(Collected data)
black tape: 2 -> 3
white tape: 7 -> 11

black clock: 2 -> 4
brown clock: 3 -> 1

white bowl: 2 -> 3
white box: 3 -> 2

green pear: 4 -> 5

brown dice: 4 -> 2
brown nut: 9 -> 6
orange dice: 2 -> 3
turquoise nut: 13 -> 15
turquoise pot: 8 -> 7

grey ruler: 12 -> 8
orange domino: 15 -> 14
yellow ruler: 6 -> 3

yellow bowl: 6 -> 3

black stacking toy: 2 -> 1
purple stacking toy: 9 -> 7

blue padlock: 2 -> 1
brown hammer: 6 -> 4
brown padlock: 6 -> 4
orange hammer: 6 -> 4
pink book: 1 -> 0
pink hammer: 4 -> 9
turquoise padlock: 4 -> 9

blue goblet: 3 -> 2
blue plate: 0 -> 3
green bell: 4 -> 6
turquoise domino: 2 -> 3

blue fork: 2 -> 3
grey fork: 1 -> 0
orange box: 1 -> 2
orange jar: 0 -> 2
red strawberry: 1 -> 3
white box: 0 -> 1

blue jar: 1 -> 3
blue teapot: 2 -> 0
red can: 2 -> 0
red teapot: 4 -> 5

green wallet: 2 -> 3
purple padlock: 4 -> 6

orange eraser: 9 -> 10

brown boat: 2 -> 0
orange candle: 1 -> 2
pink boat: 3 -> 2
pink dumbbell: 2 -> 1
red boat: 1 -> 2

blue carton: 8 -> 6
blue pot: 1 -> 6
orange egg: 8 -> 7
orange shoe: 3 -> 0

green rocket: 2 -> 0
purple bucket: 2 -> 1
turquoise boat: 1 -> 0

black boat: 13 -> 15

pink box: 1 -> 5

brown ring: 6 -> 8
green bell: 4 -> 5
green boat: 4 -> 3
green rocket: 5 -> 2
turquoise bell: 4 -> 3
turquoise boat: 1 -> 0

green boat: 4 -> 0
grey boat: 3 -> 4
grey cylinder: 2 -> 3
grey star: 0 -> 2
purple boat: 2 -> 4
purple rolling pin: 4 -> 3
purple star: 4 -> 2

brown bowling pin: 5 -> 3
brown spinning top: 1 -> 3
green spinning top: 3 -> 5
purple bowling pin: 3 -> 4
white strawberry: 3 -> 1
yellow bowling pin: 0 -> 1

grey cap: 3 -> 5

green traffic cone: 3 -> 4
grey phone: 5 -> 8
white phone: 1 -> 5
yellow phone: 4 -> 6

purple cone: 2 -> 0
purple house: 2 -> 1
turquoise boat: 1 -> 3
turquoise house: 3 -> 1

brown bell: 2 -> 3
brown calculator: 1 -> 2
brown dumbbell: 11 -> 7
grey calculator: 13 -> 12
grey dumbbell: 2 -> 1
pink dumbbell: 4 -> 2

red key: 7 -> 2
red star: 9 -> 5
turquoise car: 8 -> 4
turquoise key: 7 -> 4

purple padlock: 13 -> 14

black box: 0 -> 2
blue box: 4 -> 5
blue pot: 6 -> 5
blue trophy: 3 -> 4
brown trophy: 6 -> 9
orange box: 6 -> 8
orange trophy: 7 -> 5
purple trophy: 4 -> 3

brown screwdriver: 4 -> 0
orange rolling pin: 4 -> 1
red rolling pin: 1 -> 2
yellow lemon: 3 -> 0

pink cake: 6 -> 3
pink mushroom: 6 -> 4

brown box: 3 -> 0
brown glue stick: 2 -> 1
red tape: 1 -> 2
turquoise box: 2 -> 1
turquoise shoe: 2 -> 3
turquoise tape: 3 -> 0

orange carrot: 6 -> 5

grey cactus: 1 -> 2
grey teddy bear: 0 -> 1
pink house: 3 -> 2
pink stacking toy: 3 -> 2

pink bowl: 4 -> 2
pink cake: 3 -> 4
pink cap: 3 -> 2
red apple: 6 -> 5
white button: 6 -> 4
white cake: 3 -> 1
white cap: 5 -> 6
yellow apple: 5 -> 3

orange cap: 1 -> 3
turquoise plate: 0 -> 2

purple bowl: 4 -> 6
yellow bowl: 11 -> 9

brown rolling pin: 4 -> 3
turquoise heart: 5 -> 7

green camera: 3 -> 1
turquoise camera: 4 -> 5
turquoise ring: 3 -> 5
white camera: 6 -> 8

■ **Task instructions**
Search the entries above for "yellow". Return every line that has it.

■ **Response to the task**
yellow ruler: 6 -> 3
yellow bowl: 6 -> 3
yellow bowling pin: 0 -> 1
yellow phone: 4 -> 6
yellow lemon: 3 -> 0
yellow apple: 5 -> 3
yellow bowl: 11 -> 9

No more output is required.